--- What to produce ---
Scan the material that follows. Copy every line containing the word "rocket".

Records for this task Block Start

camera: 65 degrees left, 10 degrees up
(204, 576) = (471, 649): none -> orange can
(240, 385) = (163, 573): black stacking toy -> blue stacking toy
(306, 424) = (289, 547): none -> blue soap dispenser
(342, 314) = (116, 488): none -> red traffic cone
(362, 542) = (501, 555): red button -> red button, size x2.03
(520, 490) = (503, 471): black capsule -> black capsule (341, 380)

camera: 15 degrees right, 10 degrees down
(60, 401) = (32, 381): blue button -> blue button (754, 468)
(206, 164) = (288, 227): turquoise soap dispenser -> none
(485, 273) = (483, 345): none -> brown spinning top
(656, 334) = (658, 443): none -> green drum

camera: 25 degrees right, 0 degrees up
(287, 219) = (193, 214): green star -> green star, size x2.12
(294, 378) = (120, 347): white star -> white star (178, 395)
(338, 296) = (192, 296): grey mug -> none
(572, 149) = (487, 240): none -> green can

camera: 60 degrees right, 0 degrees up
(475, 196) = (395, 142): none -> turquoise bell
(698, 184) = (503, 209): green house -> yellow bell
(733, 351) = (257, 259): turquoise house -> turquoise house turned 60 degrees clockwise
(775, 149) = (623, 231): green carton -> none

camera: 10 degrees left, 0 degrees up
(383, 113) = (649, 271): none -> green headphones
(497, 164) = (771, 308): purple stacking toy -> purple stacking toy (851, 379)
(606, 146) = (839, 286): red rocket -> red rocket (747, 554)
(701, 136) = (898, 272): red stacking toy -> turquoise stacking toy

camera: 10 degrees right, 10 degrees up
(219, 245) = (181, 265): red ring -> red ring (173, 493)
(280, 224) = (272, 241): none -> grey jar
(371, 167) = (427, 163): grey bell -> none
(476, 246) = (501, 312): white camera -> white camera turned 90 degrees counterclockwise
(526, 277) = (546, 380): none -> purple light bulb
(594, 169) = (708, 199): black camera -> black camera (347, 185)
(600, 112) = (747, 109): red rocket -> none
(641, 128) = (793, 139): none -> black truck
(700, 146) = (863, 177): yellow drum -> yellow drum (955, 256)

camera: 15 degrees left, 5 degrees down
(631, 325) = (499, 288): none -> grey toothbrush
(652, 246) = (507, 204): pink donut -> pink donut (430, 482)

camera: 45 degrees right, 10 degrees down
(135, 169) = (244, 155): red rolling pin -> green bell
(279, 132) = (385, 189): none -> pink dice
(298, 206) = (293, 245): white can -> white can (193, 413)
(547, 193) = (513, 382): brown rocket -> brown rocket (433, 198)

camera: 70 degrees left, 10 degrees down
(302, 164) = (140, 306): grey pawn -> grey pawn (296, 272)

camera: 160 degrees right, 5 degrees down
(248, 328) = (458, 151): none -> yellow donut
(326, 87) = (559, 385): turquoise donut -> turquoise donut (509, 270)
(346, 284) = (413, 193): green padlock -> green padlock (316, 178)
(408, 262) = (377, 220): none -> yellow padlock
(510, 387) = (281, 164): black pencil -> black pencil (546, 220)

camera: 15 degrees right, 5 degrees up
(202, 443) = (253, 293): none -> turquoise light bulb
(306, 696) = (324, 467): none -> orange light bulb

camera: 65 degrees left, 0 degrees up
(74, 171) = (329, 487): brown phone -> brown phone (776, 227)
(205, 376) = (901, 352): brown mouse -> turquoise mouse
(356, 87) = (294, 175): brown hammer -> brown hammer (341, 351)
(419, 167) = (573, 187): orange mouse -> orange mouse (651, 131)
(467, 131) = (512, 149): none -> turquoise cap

Records for this task Block End

--- Solution for this task ---
(606, 146) = (839, 286): red rocket -> red rocket (747, 554)
(600, 112) = (747, 109): red rocket -> none
(547, 193) = (513, 382): brown rocket -> brown rocket (433, 198)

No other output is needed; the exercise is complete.